AVAILABLE RECORDS:

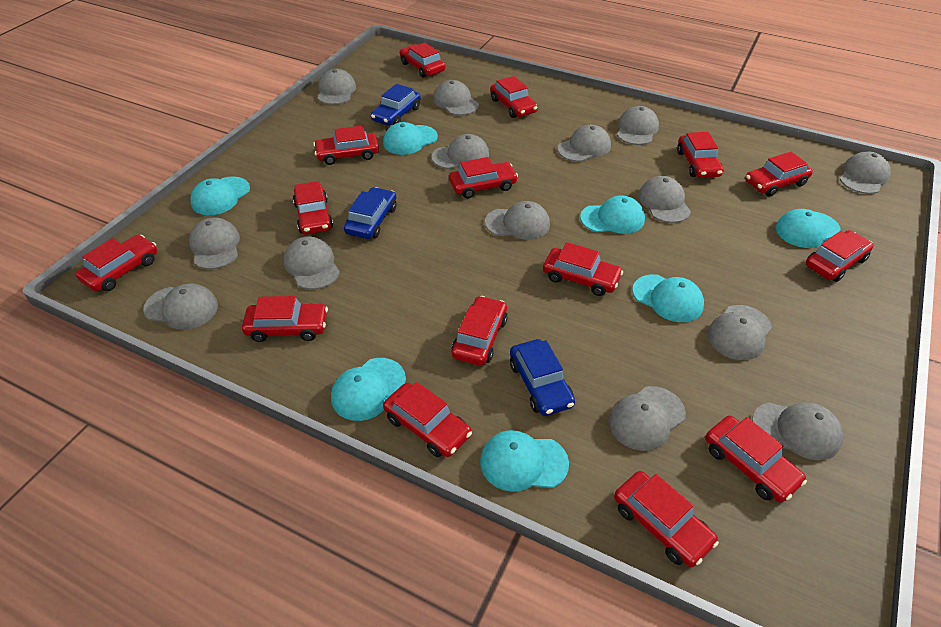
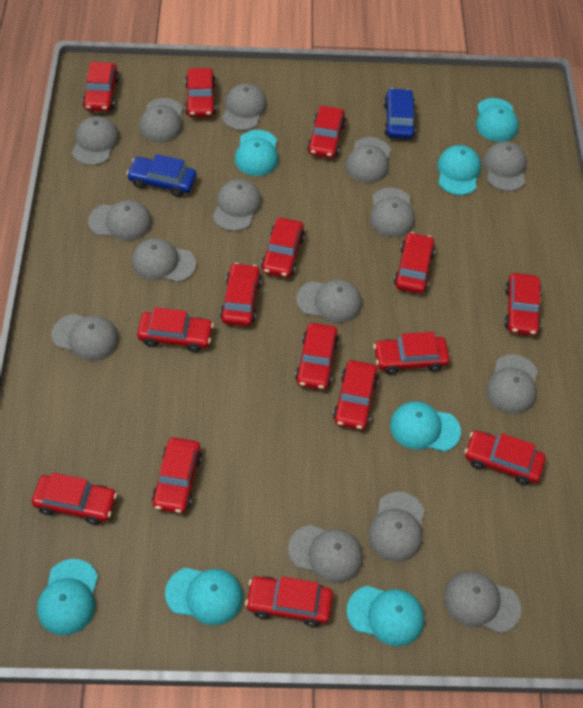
blue car: [344,187,396,239] [371,84,421,126] [510,339,575,416] = 3 -> [127,154,197,197] [384,88,416,139] = 2
grey cap: [143,283,218,330] [189,217,240,269] [283,236,340,290] [318,69,356,105] [432,134,489,169] [433,80,479,116] [485,201,550,240] [557,125,611,162] [608,386,686,451] [617,106,659,145] [638,176,691,223] [707,305,772,360] [752,402,843,460] [840,152,891,194] = 14 -> [52,314,119,361] [72,116,120,166] [88,200,152,241] [132,238,196,282] [139,98,183,142] [213,179,262,231] [222,83,267,131] [288,525,363,583] [296,280,362,323] [345,137,391,183] [368,492,424,562] [370,188,415,237] [444,571,521,633] [483,141,527,191] [486,354,538,414] = 15

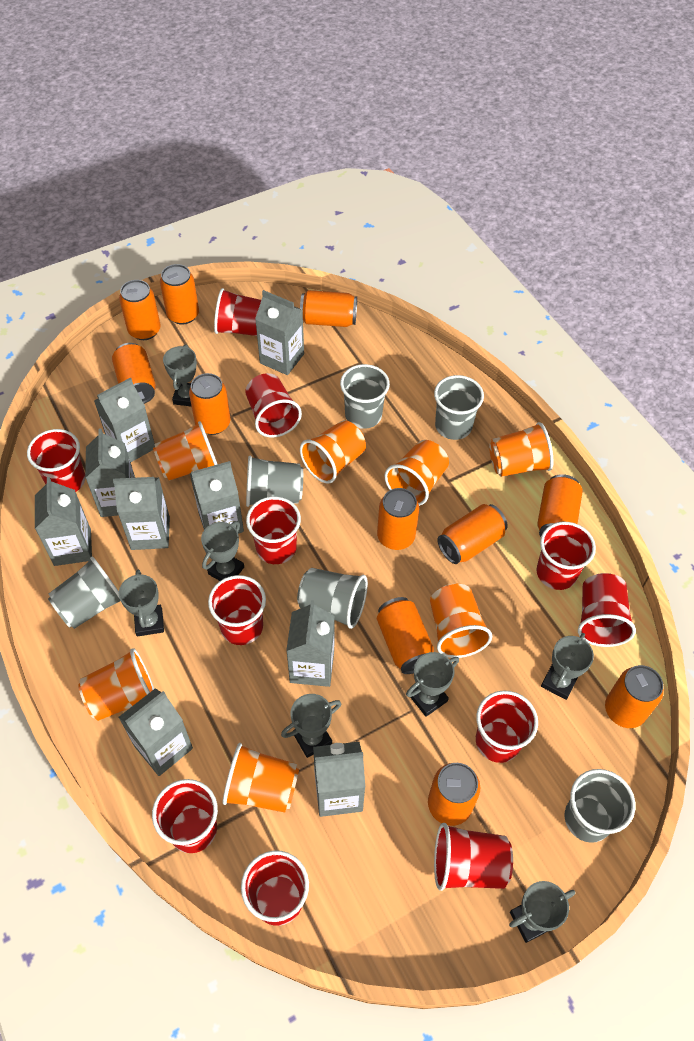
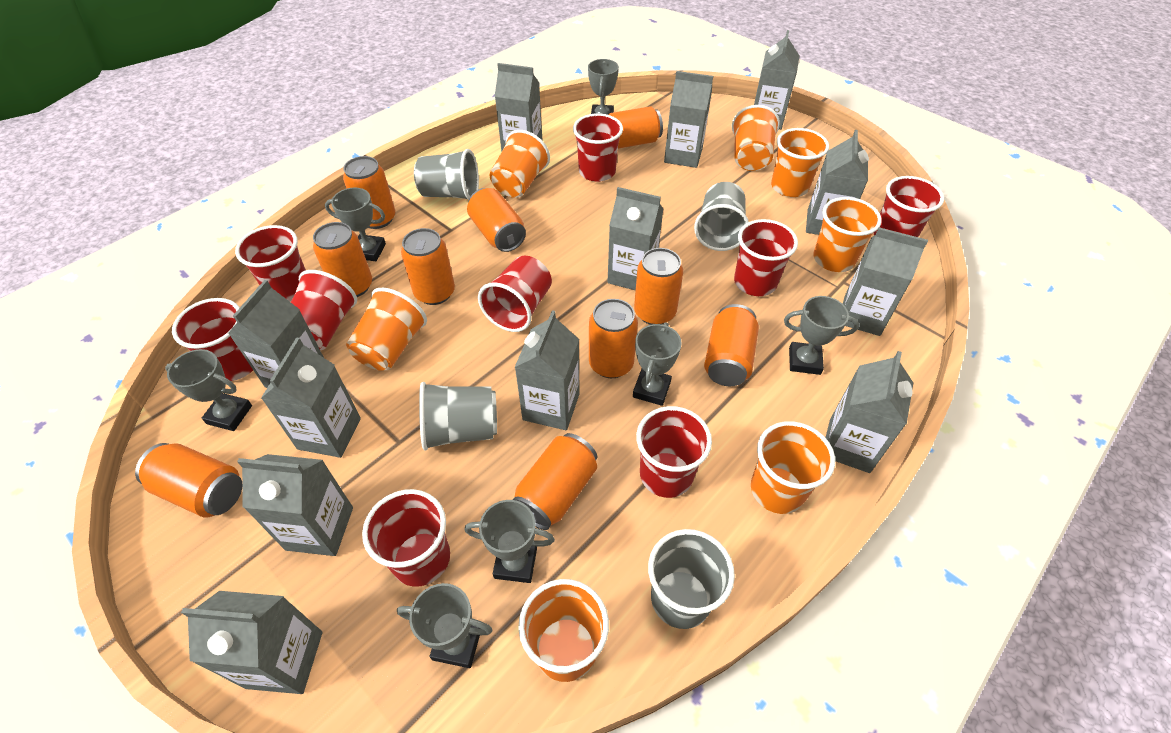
grey carton: [35,477,92,566] [85,428,135,517] [94,377,155,462] [113,477,170,550] [119,688,193,776] [190,461,244,534] [255,290,304,375] [286,600,334,687] [313,742,365,817] = 9 -> [181,591,323,694] [228,280,324,388] [237,454,353,556] [261,337,361,458] [495,63,542,152] [514,310,580,430] [608,187,664,291] [664,71,713,168] [754,30,799,130] [806,130,869,235] [825,351,913,473] [843,227,928,336] = 12
grey cup: [48,557,121,629] [246,456,303,507] [297,568,368,629] [340,364,390,429] [434,375,484,440] [565,769,635,843] = 6 -> [414,149,479,200] [419,382,497,451] [648,529,735,629] [694,182,749,251] = 4
orange can: [112,343,156,404] [119,280,161,340] [160,264,199,325] [189,373,230,435] [300,290,357,327] [377,488,419,550] [377,597,434,674] [428,763,480,826] [437,504,508,564] [537,474,583,537] [605,665,664,728] = 11 -> [135,443,242,517] [313,222,372,297] [343,156,395,229] [401,228,455,305] [467,188,526,252] [513,433,597,530] [589,299,638,378] [608,106,663,149] [634,248,683,325] [704,304,759,386] = 10
red cup: [27,429,85,492] [152,779,218,853] [208,575,266,645] [214,288,261,336] [241,851,309,926] [245,373,302,438] [246,496,301,564] [434,823,513,891] [476,691,538,763] [536,522,596,590] [578,573,636,647] = 11 -> [172,298,253,381] [235,225,306,302] [291,270,357,350] [362,489,450,587] [478,256,552,332] [573,113,623,182] [636,406,712,498] [734,219,798,296] [874,176,944,237] = 9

ASSIGNED TASK: Reproduce the entries above word for word. Pictures stay out.

WRITTEN RESPONSE:
blue car: [344,187,396,239] [371,84,421,126] [510,339,575,416] = 3 -> [127,154,197,197] [384,88,416,139] = 2
grey cap: [143,283,218,330] [189,217,240,269] [283,236,340,290] [318,69,356,105] [432,134,489,169] [433,80,479,116] [485,201,550,240] [557,125,611,162] [608,386,686,451] [617,106,659,145] [638,176,691,223] [707,305,772,360] [752,402,843,460] [840,152,891,194] = 14 -> [52,314,119,361] [72,116,120,166] [88,200,152,241] [132,238,196,282] [139,98,183,142] [213,179,262,231] [222,83,267,131] [288,525,363,583] [296,280,362,323] [345,137,391,183] [368,492,424,562] [370,188,415,237] [444,571,521,633] [483,141,527,191] [486,354,538,414] = 15

grey carton: [35,477,92,566] [85,428,135,517] [94,377,155,462] [113,477,170,550] [119,688,193,776] [190,461,244,534] [255,290,304,375] [286,600,334,687] [313,742,365,817] = 9 -> [181,591,323,694] [228,280,324,388] [237,454,353,556] [261,337,361,458] [495,63,542,152] [514,310,580,430] [608,187,664,291] [664,71,713,168] [754,30,799,130] [806,130,869,235] [825,351,913,473] [843,227,928,336] = 12
grey cup: [48,557,121,629] [246,456,303,507] [297,568,368,629] [340,364,390,429] [434,375,484,440] [565,769,635,843] = 6 -> [414,149,479,200] [419,382,497,451] [648,529,735,629] [694,182,749,251] = 4
orange can: [112,343,156,404] [119,280,161,340] [160,264,199,325] [189,373,230,435] [300,290,357,327] [377,488,419,550] [377,597,434,674] [428,763,480,826] [437,504,508,564] [537,474,583,537] [605,665,664,728] = 11 -> [135,443,242,517] [313,222,372,297] [343,156,395,229] [401,228,455,305] [467,188,526,252] [513,433,597,530] [589,299,638,378] [608,106,663,149] [634,248,683,325] [704,304,759,386] = 10
red cup: [27,429,85,492] [152,779,218,853] [208,575,266,645] [214,288,261,336] [241,851,309,926] [245,373,302,438] [246,496,301,564] [434,823,513,891] [476,691,538,763] [536,522,596,590] [578,573,636,647] = 11 -> [172,298,253,381] [235,225,306,302] [291,270,357,350] [362,489,450,587] [478,256,552,332] [573,113,623,182] [636,406,712,498] [734,219,798,296] [874,176,944,237] = 9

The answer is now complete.